Description of the task. Using the data that follows, give the number of lines in which the word "yellow" occurs. Write only the number.

Listed entries: Begin

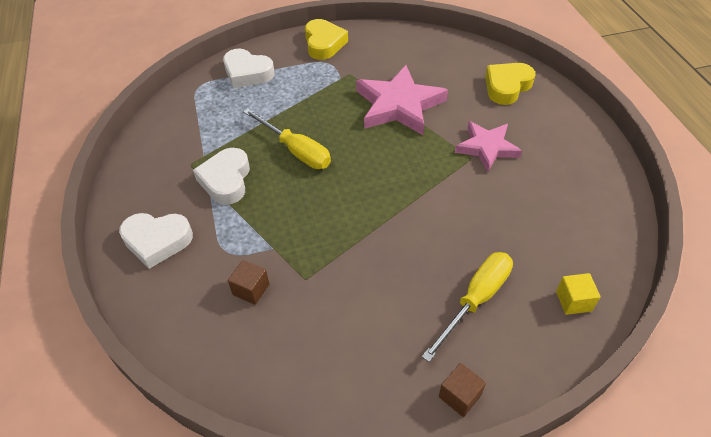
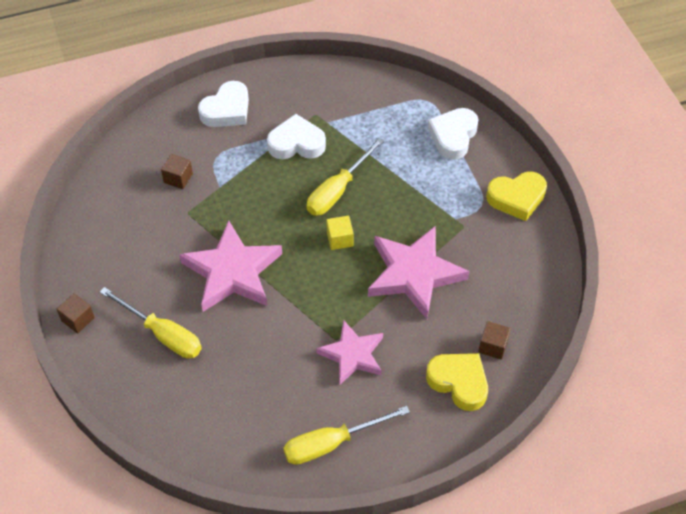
camera: 85 degrees right, 5 degrees up
(157, 241) = (227, 110): white heart -> white heart turned 135 degrees counterclockwise
(392, 236) = (232, 272): none -> pink star
(470, 67) = (493, 346): none -> brown cube
(573, 301) = (159, 410): yellow cube -> yellow cube (340, 239)
(580, 164) = (331, 443): none -> yellow screwdriver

Listed entries: End

Completed exercise. 2